* _ACTIVITY_: Below are several entries. Transcribe exactly those lines that fall from the one with "blue dumbbell [226,85,319,155]" through the one with "pink nut [228,158,301,235]", end lines included.
ENTRIES PROVIDED Start Marker
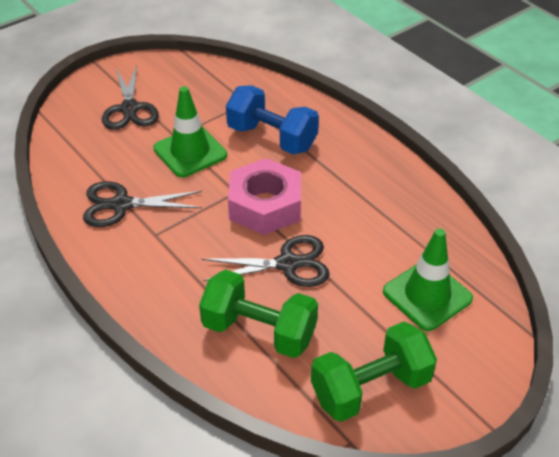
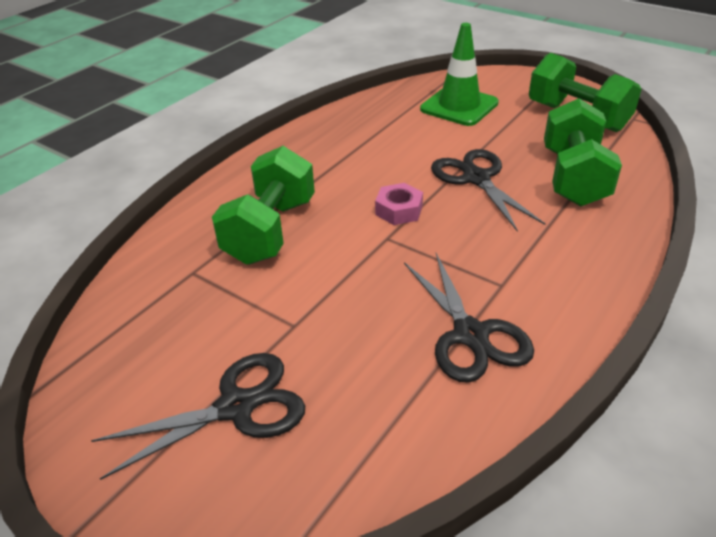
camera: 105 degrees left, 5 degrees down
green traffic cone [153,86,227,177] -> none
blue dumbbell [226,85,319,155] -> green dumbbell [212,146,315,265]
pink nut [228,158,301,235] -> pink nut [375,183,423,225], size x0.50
ENTRIES PROVIDED End Marker
ENTRIES PROVIDED Start Marker
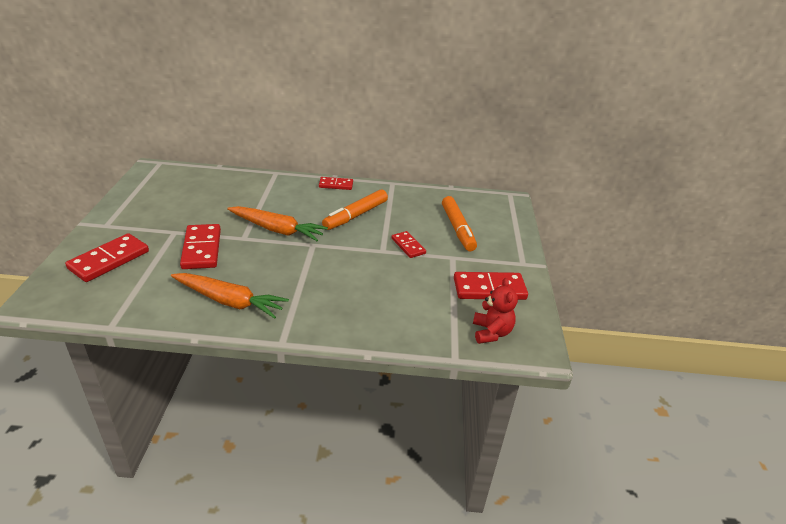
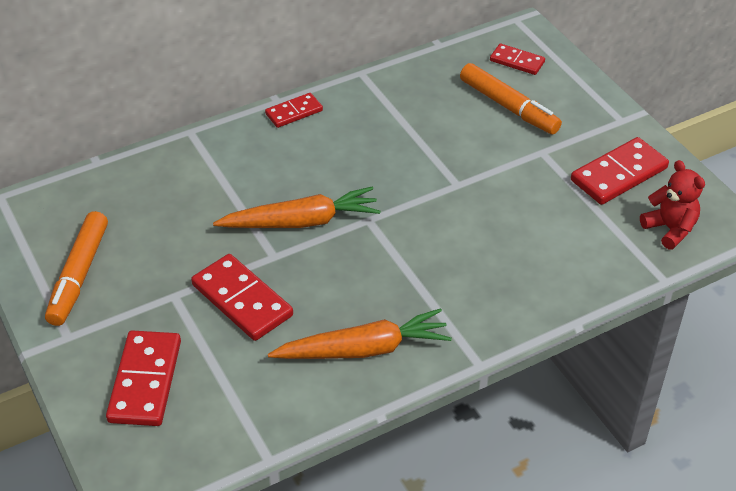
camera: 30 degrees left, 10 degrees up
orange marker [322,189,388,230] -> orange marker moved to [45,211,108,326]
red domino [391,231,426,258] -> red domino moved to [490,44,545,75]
ENTRIES PROVIDED End Marker
ENTRIES PROVIDED Start Marker
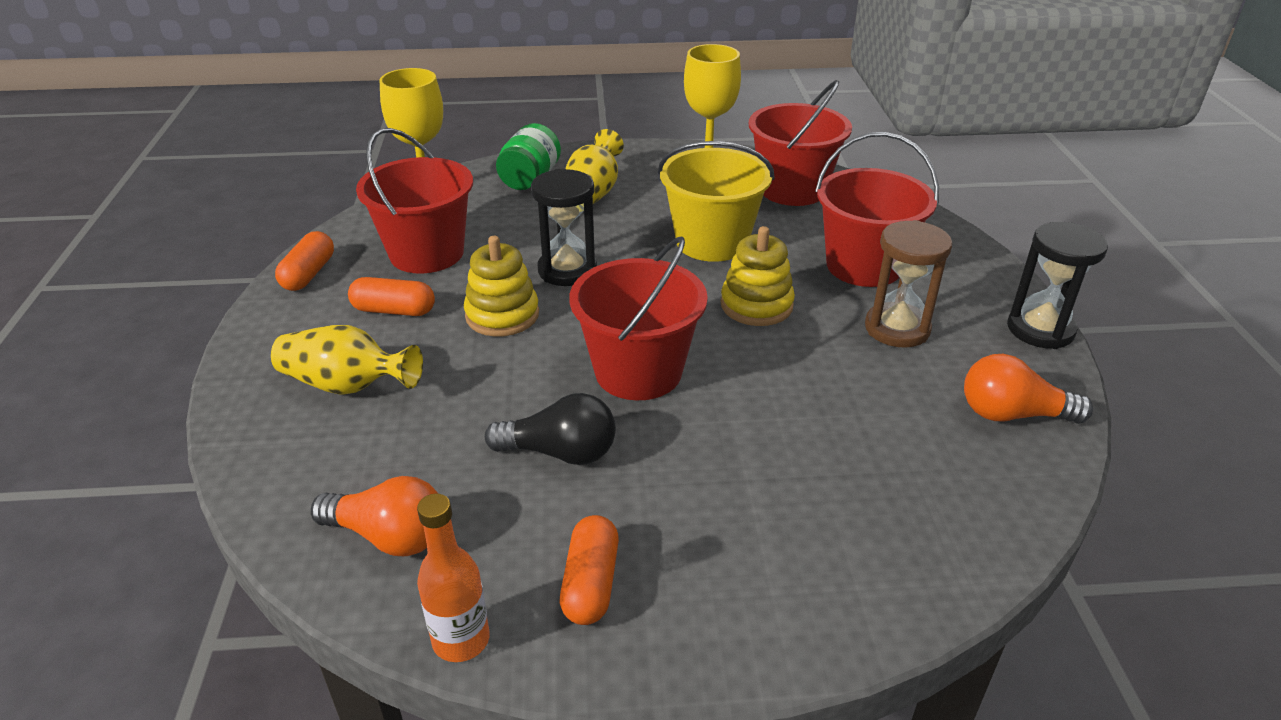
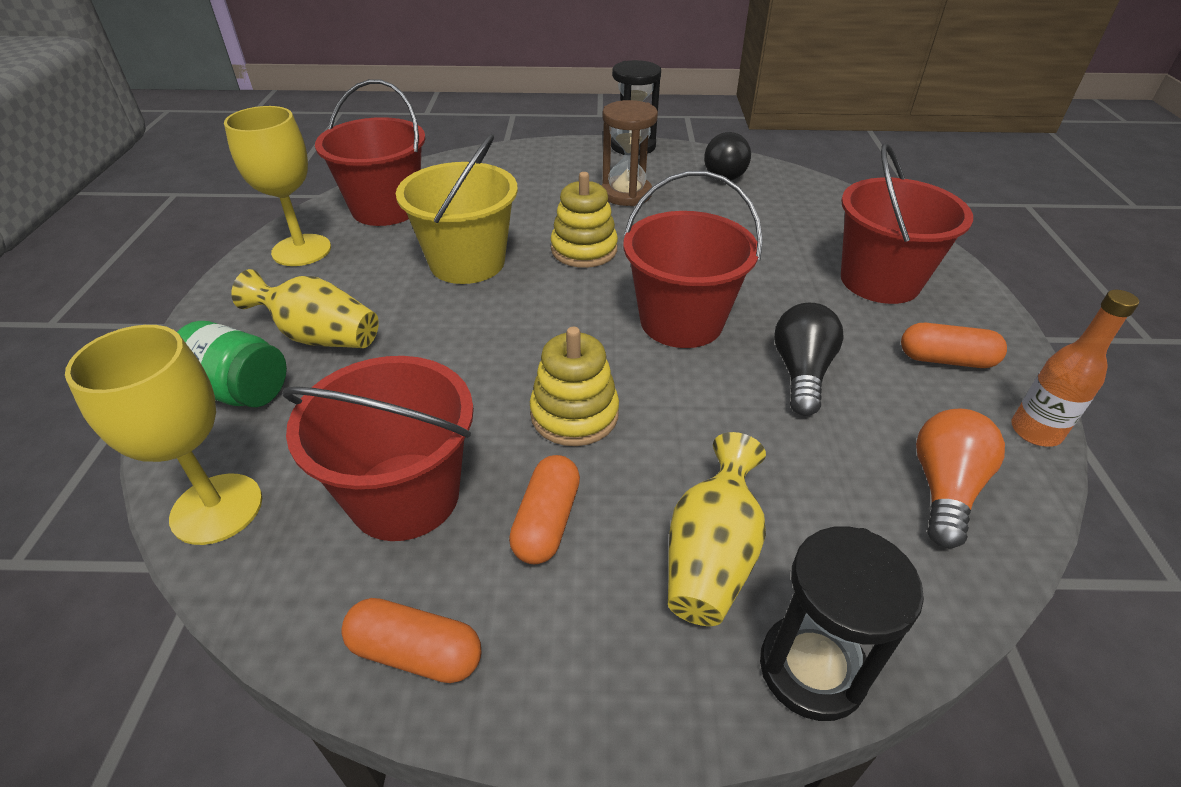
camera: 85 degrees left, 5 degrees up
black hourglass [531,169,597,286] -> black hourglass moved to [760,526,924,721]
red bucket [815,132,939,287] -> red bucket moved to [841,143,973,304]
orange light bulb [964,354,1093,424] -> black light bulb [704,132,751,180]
ENTRIES PROVIDED End Marker
* _EXERCISE ANSWER_:
blue dumbbell [226,85,319,155] -> green dumbbell [212,146,315,265]
pink nut [228,158,301,235] -> pink nut [375,183,423,225], size x0.50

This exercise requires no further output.